__EXERCISE OBJECTIVE__. Count the lines in the items below that contain the string "kern", matching case exactly, and reply with the number alone.

__Dataset excerpts__.
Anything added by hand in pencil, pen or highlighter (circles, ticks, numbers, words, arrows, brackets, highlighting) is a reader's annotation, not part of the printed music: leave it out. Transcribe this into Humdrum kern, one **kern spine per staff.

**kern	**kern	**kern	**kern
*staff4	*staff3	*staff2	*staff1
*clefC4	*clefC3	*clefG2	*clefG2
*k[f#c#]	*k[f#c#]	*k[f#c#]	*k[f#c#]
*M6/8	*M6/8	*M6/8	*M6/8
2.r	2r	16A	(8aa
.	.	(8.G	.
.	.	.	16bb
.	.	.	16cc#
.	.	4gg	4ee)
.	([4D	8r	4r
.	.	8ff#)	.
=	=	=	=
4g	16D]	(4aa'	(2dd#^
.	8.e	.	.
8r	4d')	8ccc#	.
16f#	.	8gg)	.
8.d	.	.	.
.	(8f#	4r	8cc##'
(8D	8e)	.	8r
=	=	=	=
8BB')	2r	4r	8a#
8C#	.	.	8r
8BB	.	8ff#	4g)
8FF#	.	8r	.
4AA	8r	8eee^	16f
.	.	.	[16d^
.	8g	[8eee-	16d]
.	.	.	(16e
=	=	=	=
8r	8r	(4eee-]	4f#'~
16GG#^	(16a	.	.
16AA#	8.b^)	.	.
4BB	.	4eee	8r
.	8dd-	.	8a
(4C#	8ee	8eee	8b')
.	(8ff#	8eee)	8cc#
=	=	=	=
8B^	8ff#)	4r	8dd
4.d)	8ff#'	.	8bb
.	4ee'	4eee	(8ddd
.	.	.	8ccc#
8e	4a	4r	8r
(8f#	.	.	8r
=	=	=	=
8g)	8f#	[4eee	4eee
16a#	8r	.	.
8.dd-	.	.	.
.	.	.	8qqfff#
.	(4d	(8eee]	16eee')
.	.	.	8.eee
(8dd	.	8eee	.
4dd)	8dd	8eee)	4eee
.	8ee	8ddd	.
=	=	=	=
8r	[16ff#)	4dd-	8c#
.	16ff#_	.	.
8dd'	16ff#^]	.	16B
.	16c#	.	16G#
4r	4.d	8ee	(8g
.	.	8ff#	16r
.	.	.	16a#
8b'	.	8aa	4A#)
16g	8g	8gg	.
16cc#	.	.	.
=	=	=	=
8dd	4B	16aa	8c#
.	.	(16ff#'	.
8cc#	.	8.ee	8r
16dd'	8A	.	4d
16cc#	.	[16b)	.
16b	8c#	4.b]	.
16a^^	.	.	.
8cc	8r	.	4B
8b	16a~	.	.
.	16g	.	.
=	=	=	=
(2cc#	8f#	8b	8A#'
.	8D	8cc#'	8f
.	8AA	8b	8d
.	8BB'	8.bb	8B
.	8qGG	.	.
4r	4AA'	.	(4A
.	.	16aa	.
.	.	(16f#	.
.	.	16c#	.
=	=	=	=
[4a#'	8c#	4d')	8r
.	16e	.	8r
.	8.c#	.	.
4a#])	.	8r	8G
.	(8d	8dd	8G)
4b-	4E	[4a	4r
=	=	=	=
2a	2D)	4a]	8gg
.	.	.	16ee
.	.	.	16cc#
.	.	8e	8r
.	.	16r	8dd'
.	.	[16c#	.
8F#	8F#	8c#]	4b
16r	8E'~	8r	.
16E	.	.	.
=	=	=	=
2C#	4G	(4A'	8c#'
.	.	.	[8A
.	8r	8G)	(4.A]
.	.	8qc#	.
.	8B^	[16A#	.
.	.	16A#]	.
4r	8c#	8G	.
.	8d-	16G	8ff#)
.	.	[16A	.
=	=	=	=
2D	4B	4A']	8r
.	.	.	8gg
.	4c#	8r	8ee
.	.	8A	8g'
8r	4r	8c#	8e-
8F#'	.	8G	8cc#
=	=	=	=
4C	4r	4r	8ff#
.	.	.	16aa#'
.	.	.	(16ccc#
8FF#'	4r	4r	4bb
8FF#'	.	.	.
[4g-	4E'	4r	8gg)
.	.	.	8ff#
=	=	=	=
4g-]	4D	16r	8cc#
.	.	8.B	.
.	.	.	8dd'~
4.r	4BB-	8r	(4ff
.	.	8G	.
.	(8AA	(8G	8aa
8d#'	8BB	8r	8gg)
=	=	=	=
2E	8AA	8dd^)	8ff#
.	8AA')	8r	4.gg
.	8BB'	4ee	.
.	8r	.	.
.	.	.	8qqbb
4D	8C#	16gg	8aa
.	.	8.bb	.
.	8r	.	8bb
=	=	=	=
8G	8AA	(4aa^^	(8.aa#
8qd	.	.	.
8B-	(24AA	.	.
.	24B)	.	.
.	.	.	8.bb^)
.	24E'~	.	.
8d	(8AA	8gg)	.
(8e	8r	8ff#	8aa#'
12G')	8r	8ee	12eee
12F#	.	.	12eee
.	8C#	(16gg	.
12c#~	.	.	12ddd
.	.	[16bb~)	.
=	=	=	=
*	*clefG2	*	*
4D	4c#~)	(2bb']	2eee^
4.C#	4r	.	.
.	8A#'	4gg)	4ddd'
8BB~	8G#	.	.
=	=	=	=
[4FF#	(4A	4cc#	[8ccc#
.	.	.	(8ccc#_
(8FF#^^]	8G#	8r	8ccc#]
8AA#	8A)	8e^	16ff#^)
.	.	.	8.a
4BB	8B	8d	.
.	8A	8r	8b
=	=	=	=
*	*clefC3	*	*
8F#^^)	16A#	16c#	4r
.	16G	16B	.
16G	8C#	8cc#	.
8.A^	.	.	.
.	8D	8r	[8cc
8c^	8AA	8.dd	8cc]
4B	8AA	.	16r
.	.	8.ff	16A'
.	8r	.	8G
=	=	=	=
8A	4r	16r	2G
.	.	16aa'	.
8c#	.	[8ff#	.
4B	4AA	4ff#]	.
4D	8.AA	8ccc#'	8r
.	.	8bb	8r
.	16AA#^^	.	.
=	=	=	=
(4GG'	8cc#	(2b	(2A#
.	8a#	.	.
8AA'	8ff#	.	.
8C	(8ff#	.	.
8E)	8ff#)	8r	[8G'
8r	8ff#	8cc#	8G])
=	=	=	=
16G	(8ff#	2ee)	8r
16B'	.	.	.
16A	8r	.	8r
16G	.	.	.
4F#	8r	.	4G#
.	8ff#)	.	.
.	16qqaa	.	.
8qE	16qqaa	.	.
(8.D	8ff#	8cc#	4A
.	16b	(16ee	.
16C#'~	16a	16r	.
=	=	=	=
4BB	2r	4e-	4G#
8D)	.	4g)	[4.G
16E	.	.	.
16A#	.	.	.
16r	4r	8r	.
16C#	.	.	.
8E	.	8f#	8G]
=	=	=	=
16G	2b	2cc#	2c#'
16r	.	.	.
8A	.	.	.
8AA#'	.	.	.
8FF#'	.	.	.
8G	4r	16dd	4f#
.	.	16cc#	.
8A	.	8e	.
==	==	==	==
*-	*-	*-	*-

__RESULT FOR THIS EXERCISE__. 2